**What you should do**
Your output must be the lines below from the line containing "none -> purple 2x4 brick [487,315,699,457]" to the line containing "none -> purple 1x2 slope [281,73,340,174]", both lines included, reproduced exactly and without pictures.

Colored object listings
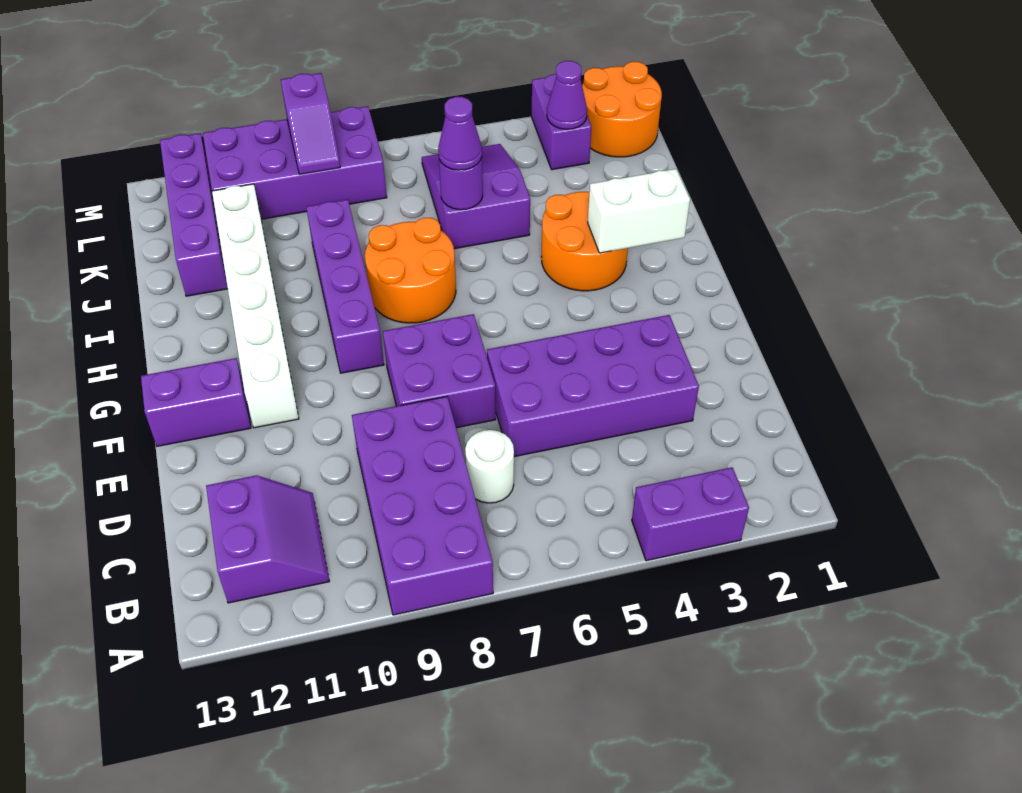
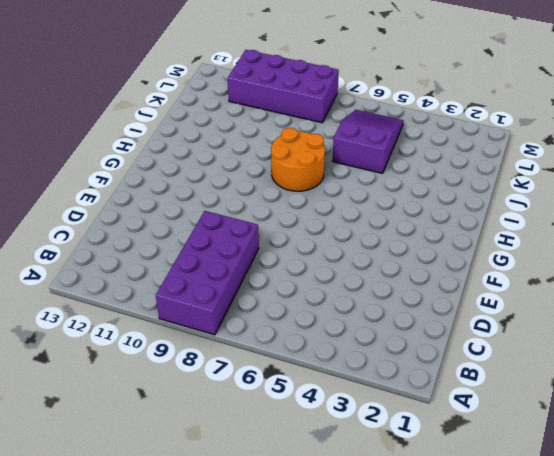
none -> purple 1x2 brick [632,467,749,561]
none -> purple 2x2 slope [206,475,329,603]
none -> white 1x1 round brick [465,430,514,503]

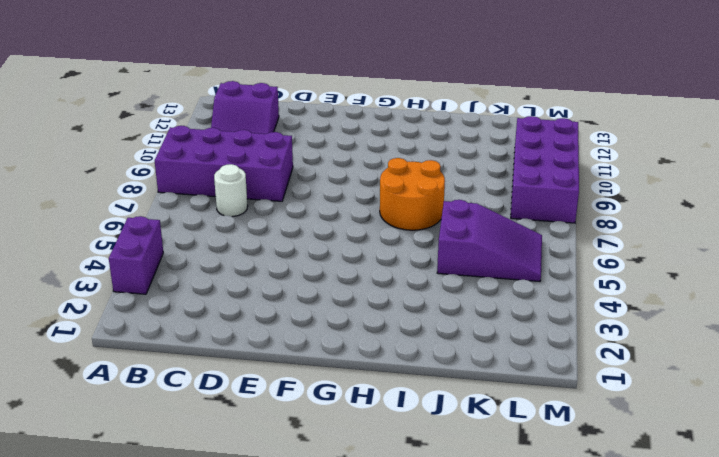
none -> purple 2x4 brick [487,315,699,457]
none -> purple 2x2 brick [383,314,496,428]
none -> white 1x6 brick [212,184,299,428]

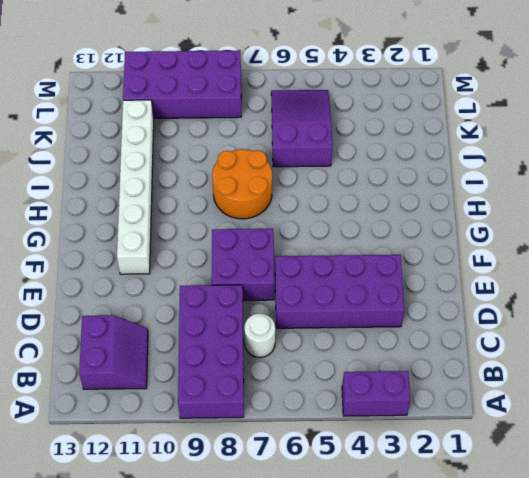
none -> purple 1x2 brick [141,358,251,446]
none -> purple 1x4 brick [306,199,384,373]
none -> orange 2x2 round brick [541,192,628,291]

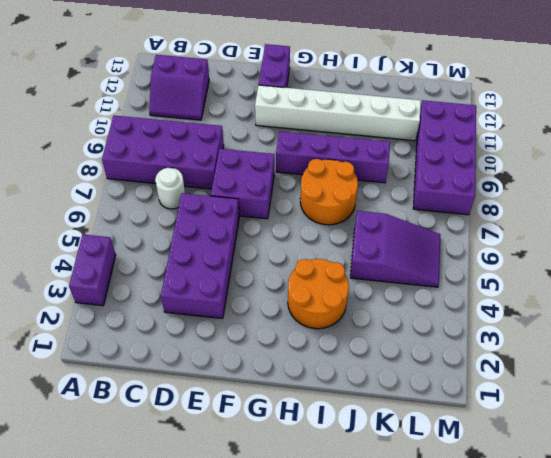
none -> purple 1x4 brick [160,133,228,296]
none -> orange 2x2 round brick [582,62,662,157]
none -> purple 1x2 brick [532,74,591,170]

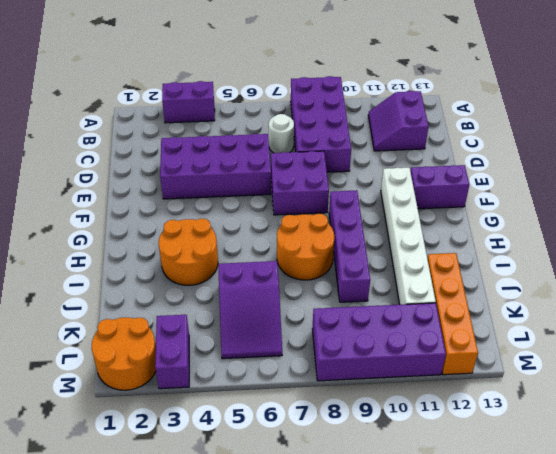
orange 1x4 brick [427,253,478,375] -> purple 1x4 brick [160,133,228,296]
none -> white 1x2 brick [588,169,690,253]
none -> purple 1x1 round brick [439,158,483,210]
none -> purple 1x1 cone [547,61,587,129]

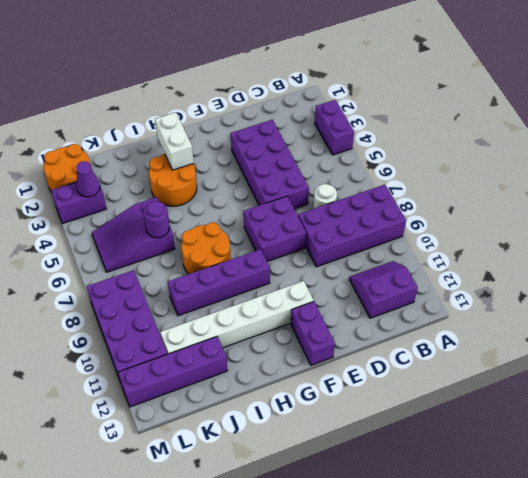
none -> purple 1x2 slope [281,73,340,174]
none -> purple 1x1 cone [438,97,482,170]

**Solution for this problem**
none -> purple 2x4 brick [487,315,699,457]
none -> purple 2x2 brick [383,314,496,428]
none -> white 1x6 brick [212,184,299,428]

none -> purple 1x2 brick [141,358,251,446]
none -> purple 1x4 brick [306,199,384,373]
none -> orange 2x2 round brick [541,192,628,291]

none -> purple 1x4 brick [160,133,228,296]
none -> orange 2x2 round brick [582,62,662,157]
none -> purple 1x2 brick [532,74,591,170]

orange 1x4 brick [427,253,478,375] -> purple 1x4 brick [160,133,228,296]
none -> white 1x2 brick [588,169,690,253]
none -> purple 1x1 round brick [439,158,483,210]
none -> purple 1x1 cone [547,61,587,129]

none -> purple 1x2 slope [281,73,340,174]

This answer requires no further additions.